■ WHAT IS ASKED:
Rewrite the part of the items that opens with the line containing "Guayaquil: 3:16 -> 3:40" and closes with the line containing "Adelaide: 04:51 -> 04:56", both included, as a numbered list. Leave out any blank lines and the picture lines.

— start of SUPPLIED RECORDS —

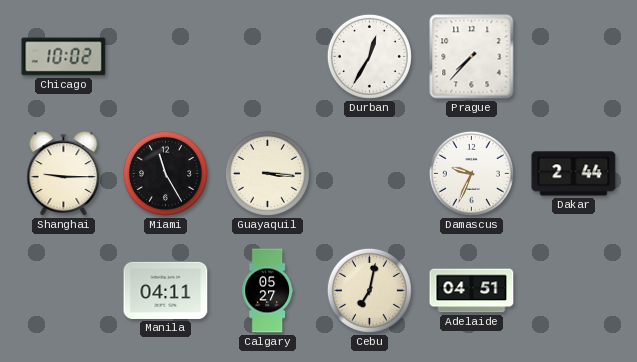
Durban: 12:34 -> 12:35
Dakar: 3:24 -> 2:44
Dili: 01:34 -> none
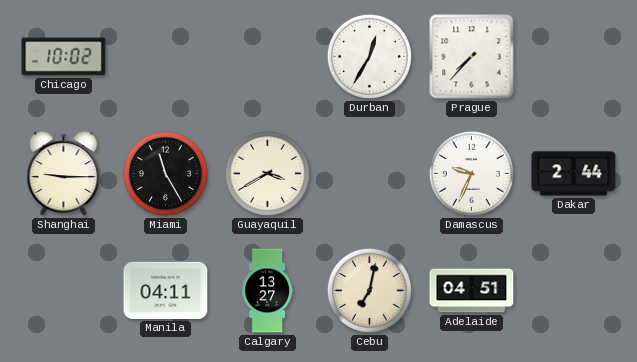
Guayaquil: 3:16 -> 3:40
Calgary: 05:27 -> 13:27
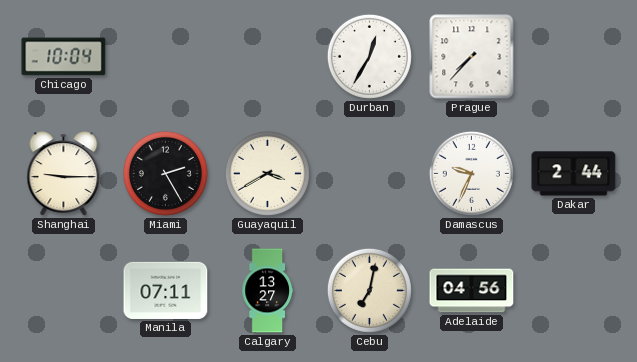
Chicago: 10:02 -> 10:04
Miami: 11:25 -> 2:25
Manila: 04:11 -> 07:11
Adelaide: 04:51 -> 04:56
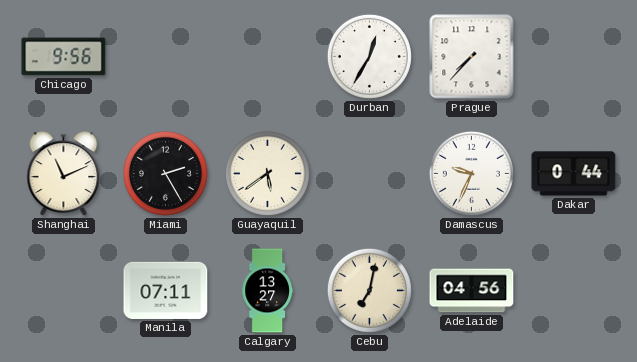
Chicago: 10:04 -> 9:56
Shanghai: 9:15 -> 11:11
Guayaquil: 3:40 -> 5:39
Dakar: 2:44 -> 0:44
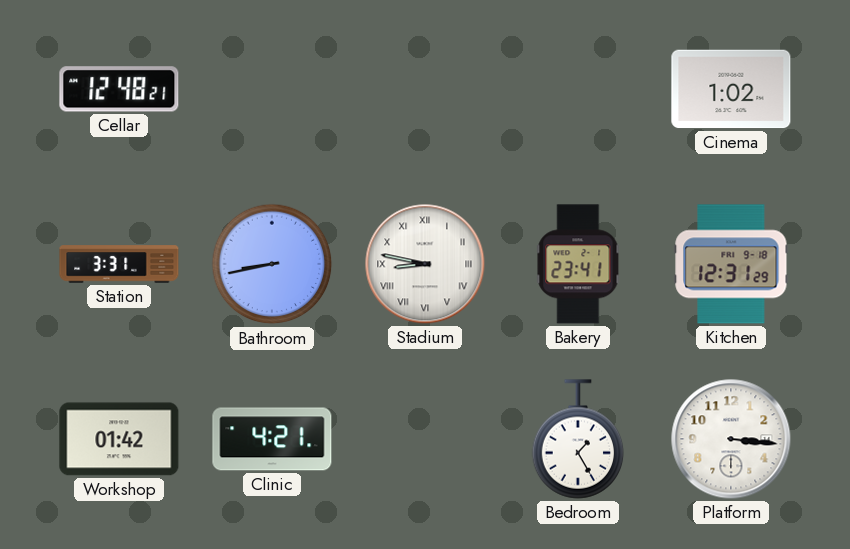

— end of SUPPLIED RECORDS —
— start of SUPPLIED RECORDS —

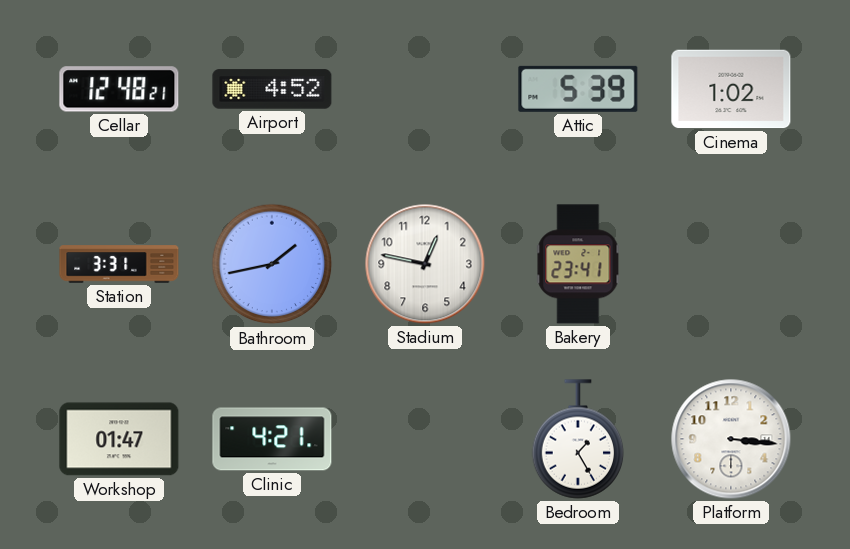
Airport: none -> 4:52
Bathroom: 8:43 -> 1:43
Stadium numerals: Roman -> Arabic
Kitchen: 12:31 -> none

— end of SUPPLIED RECORDS —

■ TASK RESPONSE:
1. Guayaquil: 3:16 -> 3:40
2. Calgary: 05:27 -> 13:27
3. Chicago: 10:02 -> 10:04
4. Miami: 11:25 -> 2:25
5. Manila: 04:11 -> 07:11
6. Adelaide: 04:51 -> 04:56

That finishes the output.